What you are asked to do → Copy the data precisely, character for character, and leave out every picture.

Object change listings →
..........
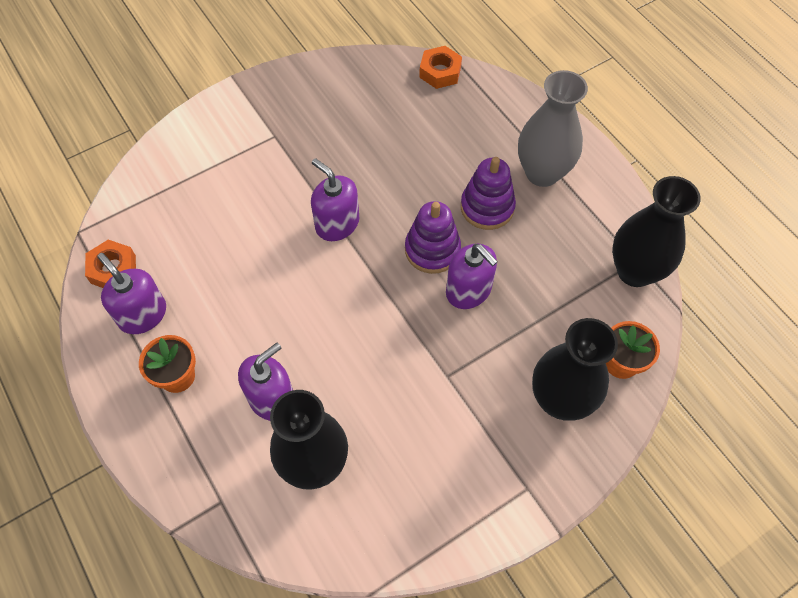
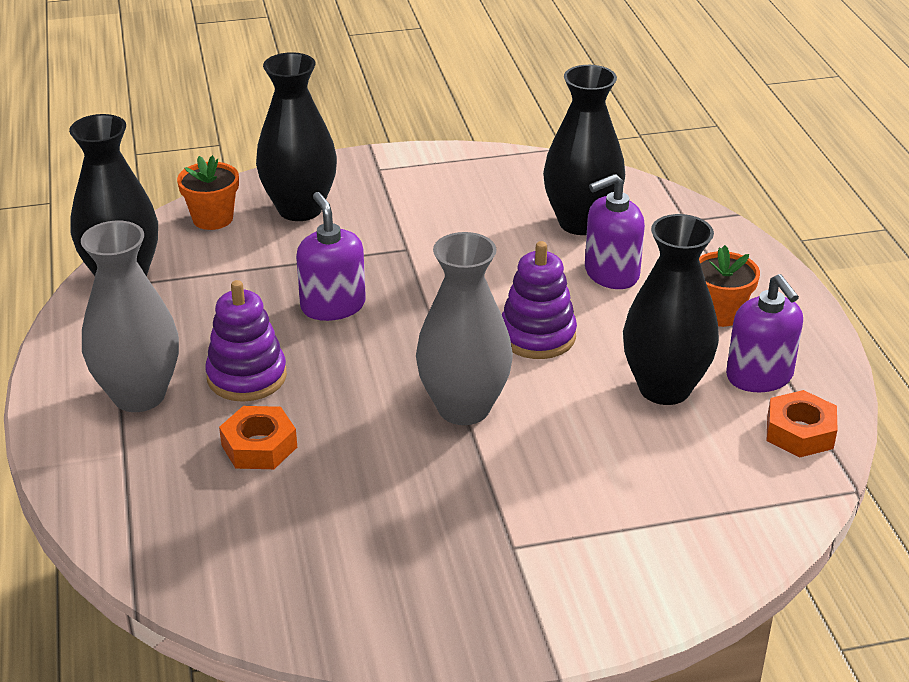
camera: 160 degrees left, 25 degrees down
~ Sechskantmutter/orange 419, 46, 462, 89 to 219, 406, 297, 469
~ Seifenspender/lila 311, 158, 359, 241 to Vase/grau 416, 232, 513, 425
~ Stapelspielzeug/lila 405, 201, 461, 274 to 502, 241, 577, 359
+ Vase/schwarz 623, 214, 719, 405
..........
Output of the exercise →
camera: 160 degrees left, 25 degrees down
~ Sechskantmutter/orange 419, 46, 462, 89 to 219, 406, 297, 469
~ Seifenspender/lila 311, 158, 359, 241 to Vase/grau 416, 232, 513, 425
~ Stapelspielzeug/lila 405, 201, 461, 274 to 502, 241, 577, 359
+ Vase/schwarz 623, 214, 719, 405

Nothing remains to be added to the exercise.